Within the lines below, the span from the line with "(383, 234) = (362, 177): brown lamp -> none" to the line with "(256, 157) = (715, 135): blue", both ends included, is to be reproduced exactly, with pictures omitted.

* [THE INPUT]
----------

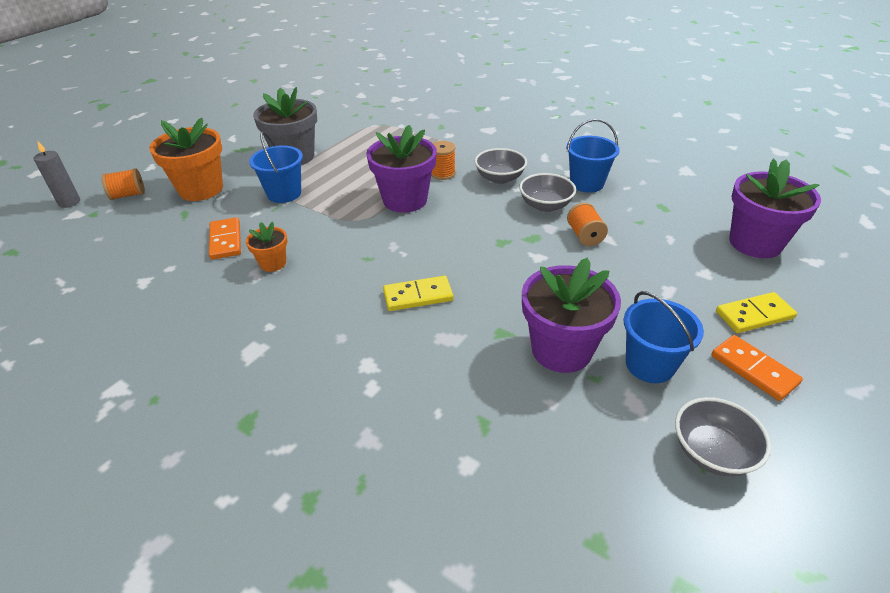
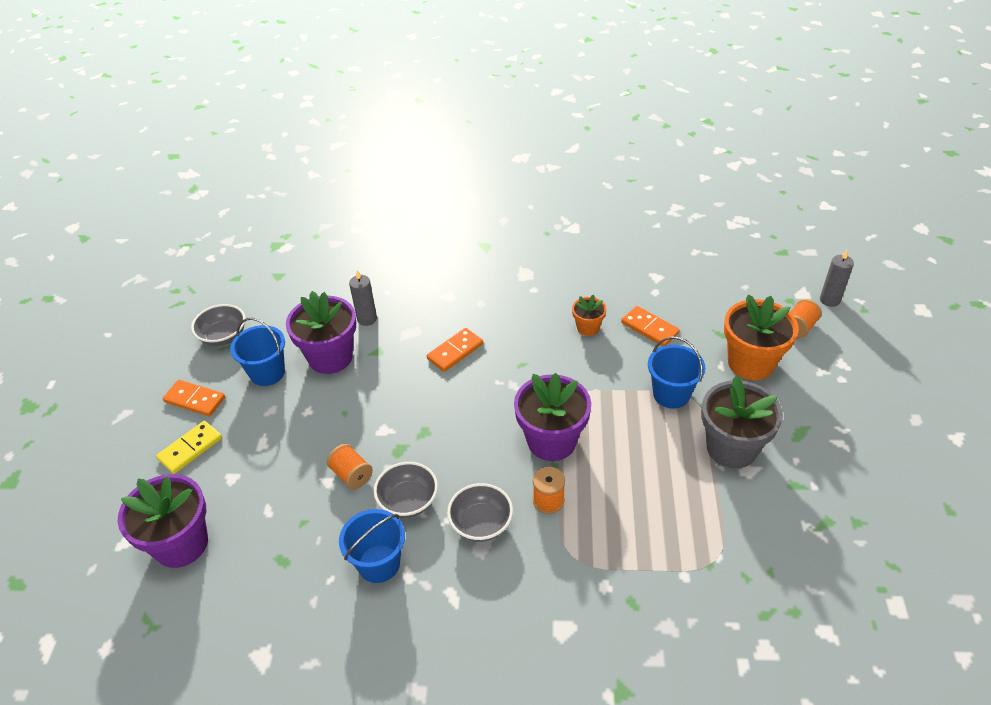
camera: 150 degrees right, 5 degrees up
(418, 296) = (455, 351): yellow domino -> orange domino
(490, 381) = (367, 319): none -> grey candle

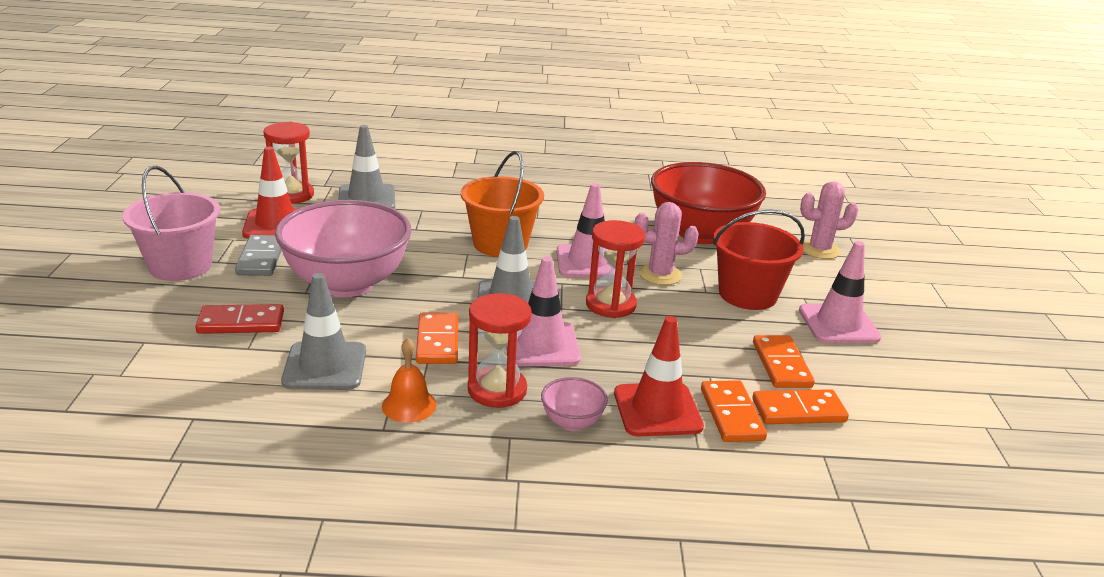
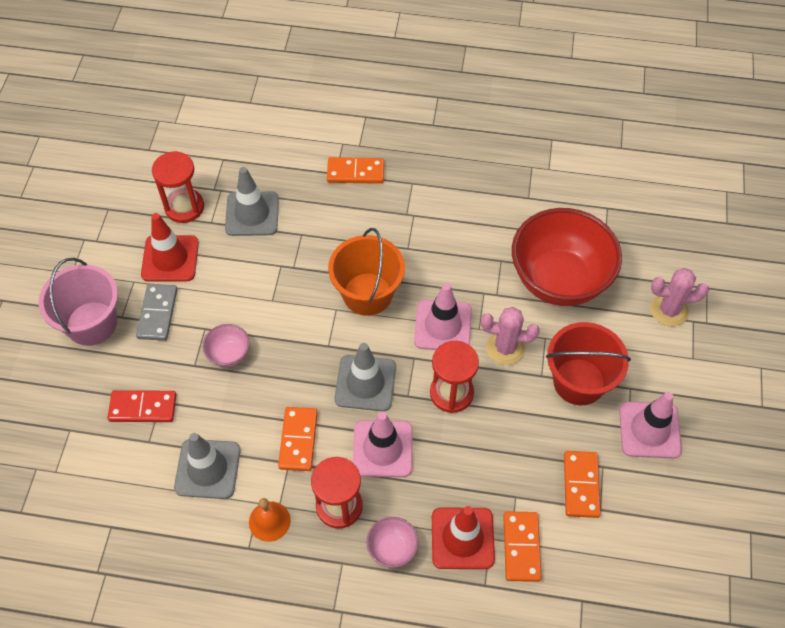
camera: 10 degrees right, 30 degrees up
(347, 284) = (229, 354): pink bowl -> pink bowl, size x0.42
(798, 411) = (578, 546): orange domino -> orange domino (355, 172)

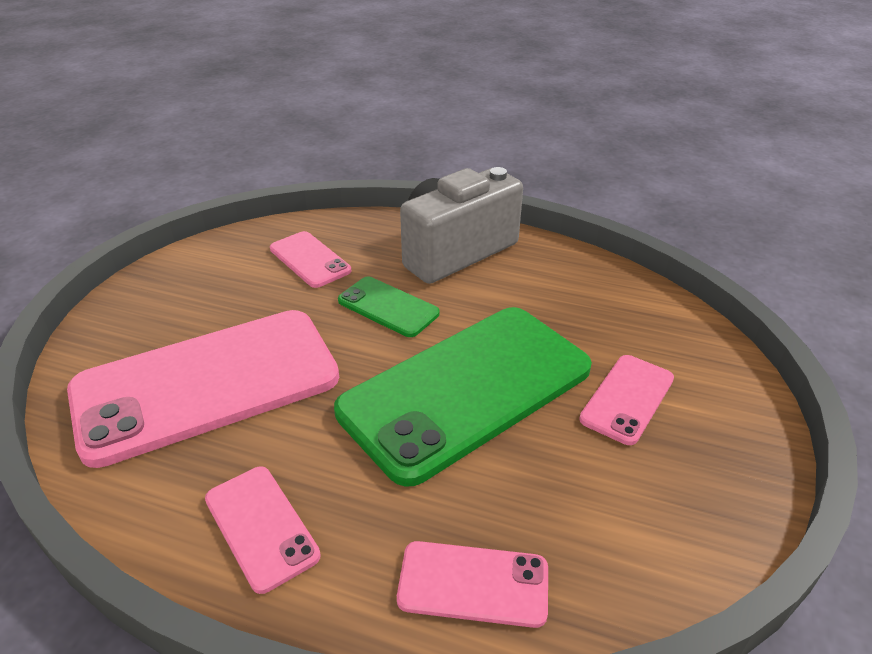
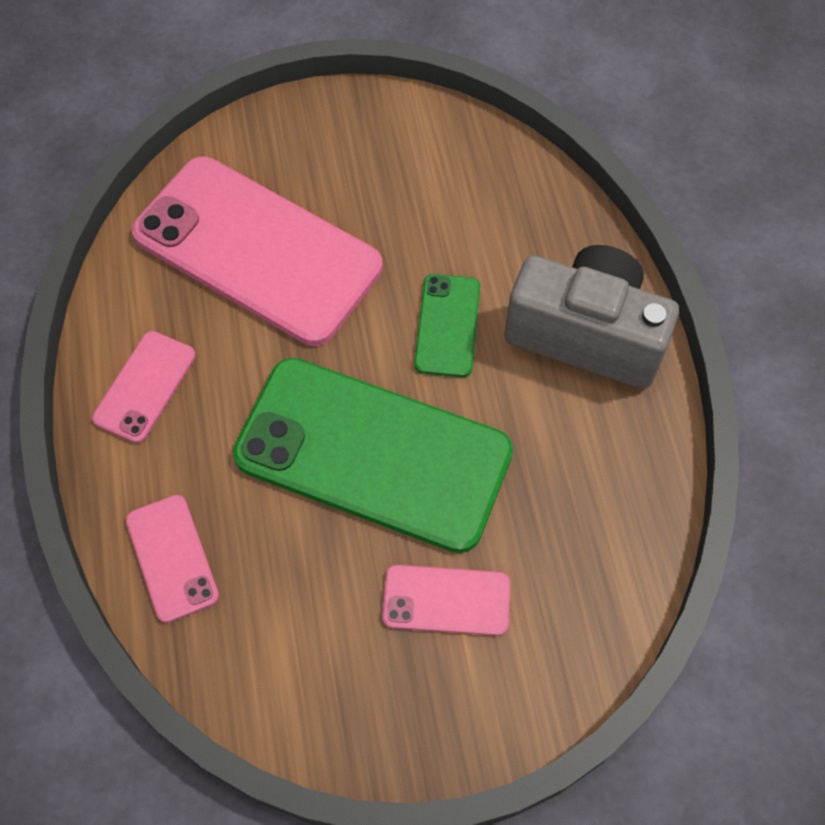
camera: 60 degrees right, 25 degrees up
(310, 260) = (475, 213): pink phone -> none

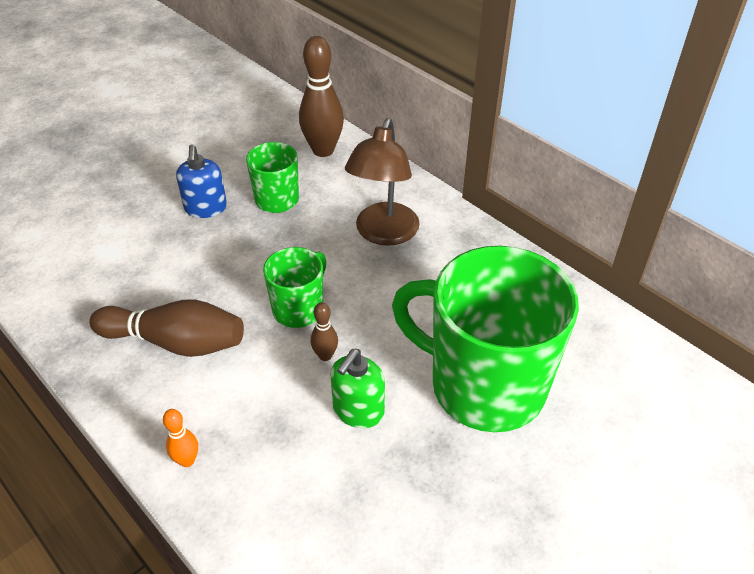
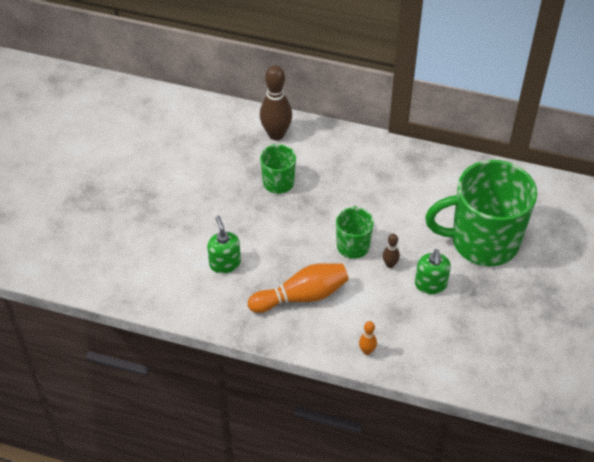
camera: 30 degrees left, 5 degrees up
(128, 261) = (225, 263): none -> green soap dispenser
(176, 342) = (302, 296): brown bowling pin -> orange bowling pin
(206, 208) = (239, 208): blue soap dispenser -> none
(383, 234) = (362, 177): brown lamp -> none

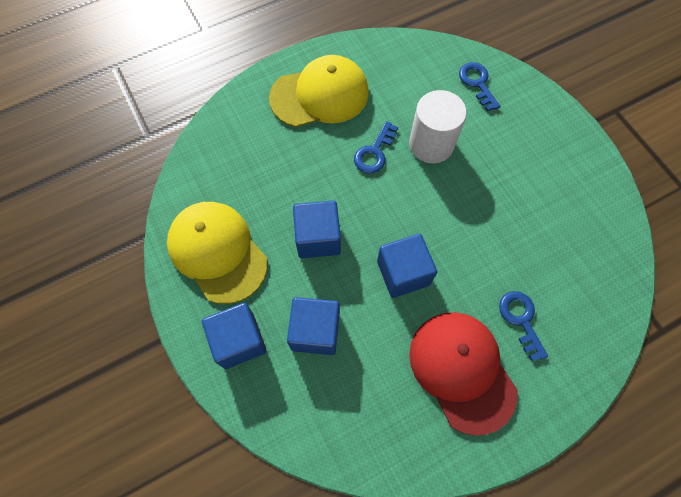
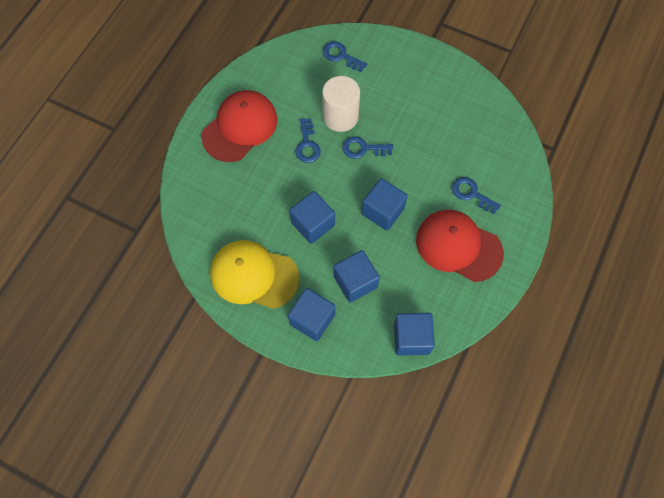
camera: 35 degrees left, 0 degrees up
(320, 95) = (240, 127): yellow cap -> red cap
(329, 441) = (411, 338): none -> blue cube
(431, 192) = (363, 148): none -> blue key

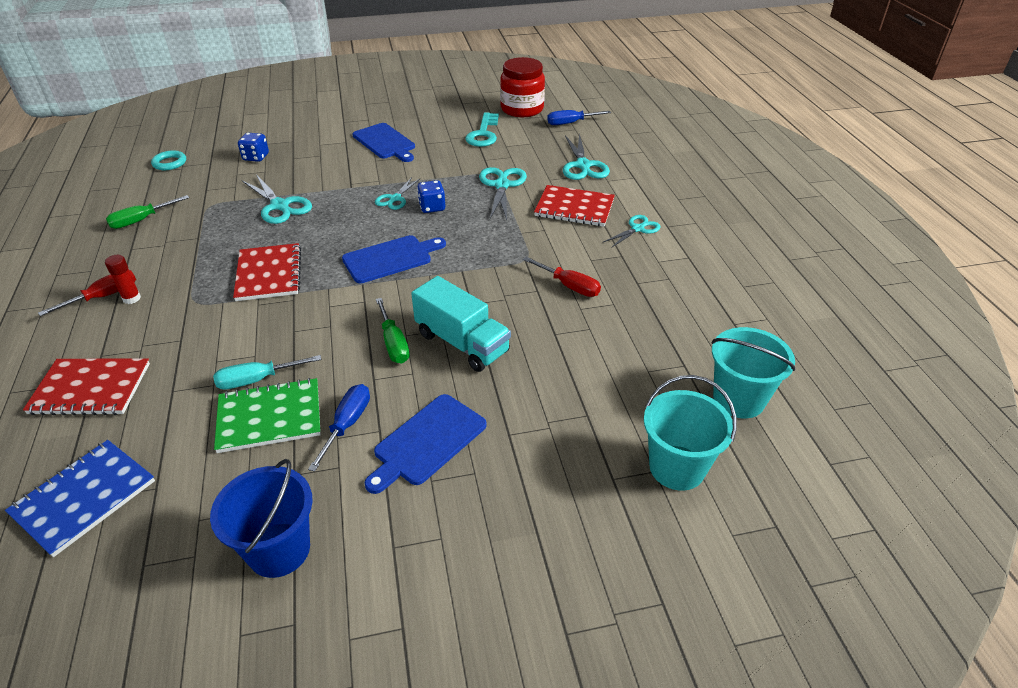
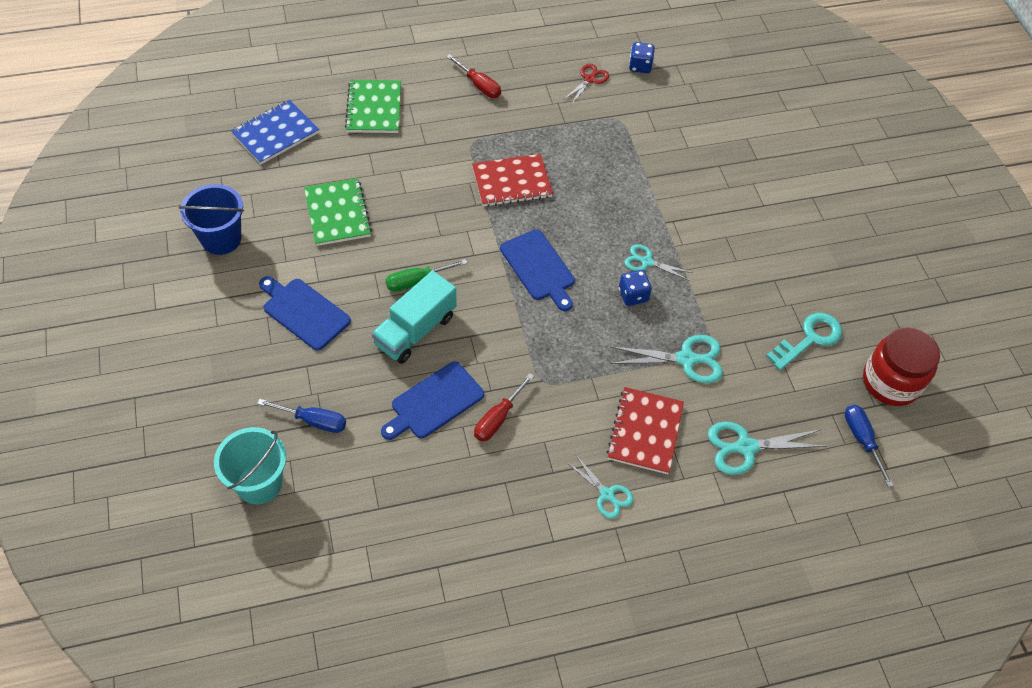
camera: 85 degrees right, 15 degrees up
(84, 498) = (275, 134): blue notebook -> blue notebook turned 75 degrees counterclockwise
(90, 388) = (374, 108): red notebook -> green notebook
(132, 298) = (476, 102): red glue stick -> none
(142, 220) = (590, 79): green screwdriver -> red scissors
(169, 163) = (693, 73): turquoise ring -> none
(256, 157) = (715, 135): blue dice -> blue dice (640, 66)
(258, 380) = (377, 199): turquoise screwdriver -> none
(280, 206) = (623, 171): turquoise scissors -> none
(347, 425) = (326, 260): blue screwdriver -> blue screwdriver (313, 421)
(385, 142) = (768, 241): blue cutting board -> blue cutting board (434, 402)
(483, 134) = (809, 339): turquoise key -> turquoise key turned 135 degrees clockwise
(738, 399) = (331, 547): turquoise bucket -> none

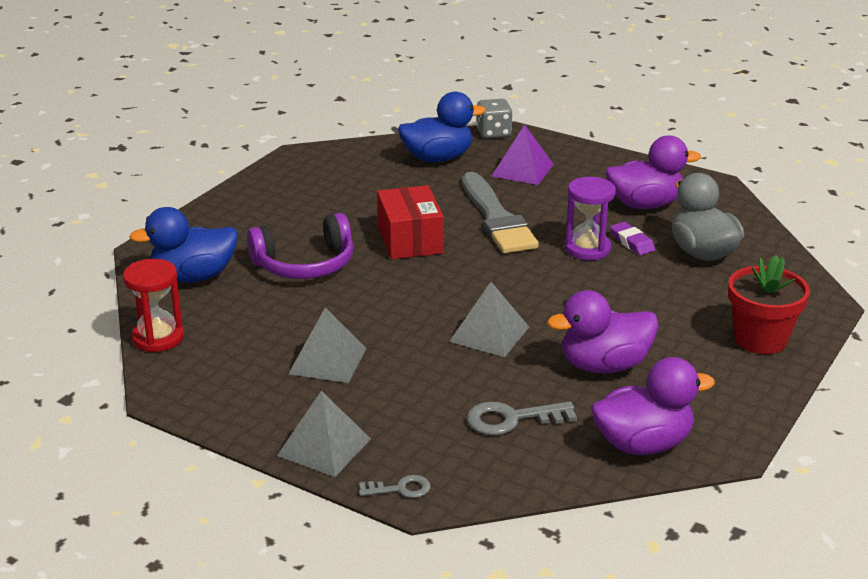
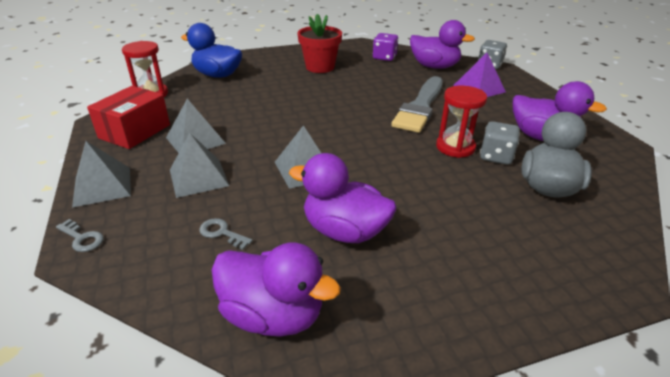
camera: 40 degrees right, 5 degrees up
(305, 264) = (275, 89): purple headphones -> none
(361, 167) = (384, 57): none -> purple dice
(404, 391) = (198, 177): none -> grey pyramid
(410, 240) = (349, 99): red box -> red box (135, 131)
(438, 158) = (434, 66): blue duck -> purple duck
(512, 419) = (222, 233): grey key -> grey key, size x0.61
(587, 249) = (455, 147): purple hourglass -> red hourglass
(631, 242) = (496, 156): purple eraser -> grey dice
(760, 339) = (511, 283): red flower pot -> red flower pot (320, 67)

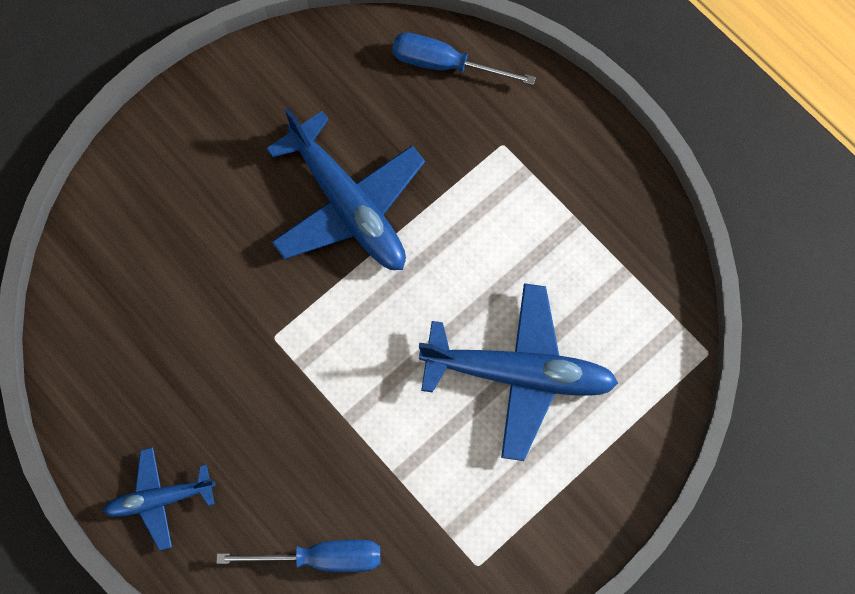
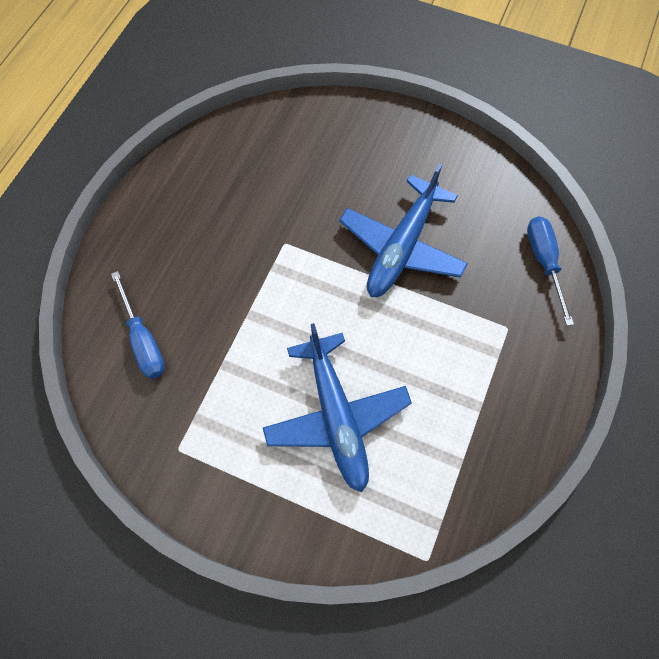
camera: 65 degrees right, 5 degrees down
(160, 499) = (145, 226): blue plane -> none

----------

* [RESULT BELOW]
(383, 234) = (362, 177): brown lamp -> none

camera: 35 degrees left, 0 degrees up
(320, 95) = (240, 127): yellow cap -> red cap
(329, 441) = (411, 338): none -> blue cube
(431, 192) = (363, 148): none -> blue key

camera: 85 degrees right, 15 degrees up
(84, 498) = (275, 134): blue notebook -> blue notebook turned 75 degrees counterclockwise
(90, 388) = (374, 108): red notebook -> green notebook
(132, 298) = (476, 102): red glue stick -> none
(142, 220) = (590, 79): green screwdriver -> red scissors
(169, 163) = (693, 73): turquoise ring -> none
(256, 157) = (715, 135): blue dice -> blue dice (640, 66)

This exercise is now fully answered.